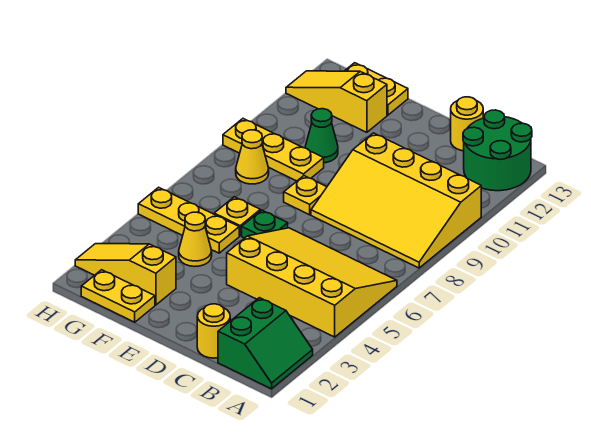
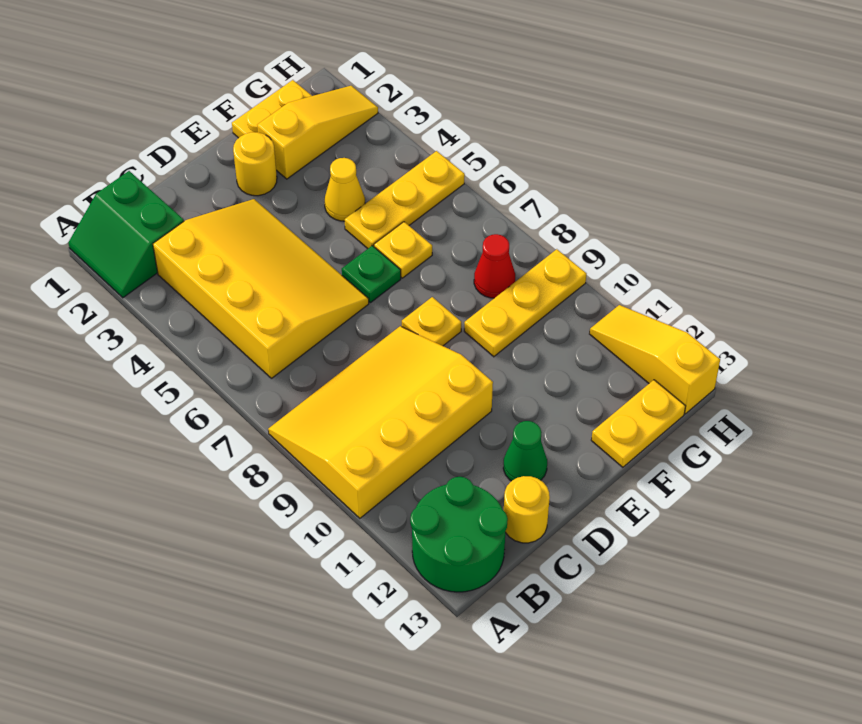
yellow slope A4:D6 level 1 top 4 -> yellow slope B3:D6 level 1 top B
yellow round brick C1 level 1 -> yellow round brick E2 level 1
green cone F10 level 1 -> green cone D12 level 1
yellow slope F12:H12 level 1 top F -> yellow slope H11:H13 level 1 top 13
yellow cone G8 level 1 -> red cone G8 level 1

**PROBLEM STATEMENT**
Gather all lines from the records above in which "slope" appears.

**TASK RESULT**
yellow slope A4:D6 level 1 top 4 -> yellow slope B3:D6 level 1 top B
yellow slope F12:H12 level 1 top F -> yellow slope H11:H13 level 1 top 13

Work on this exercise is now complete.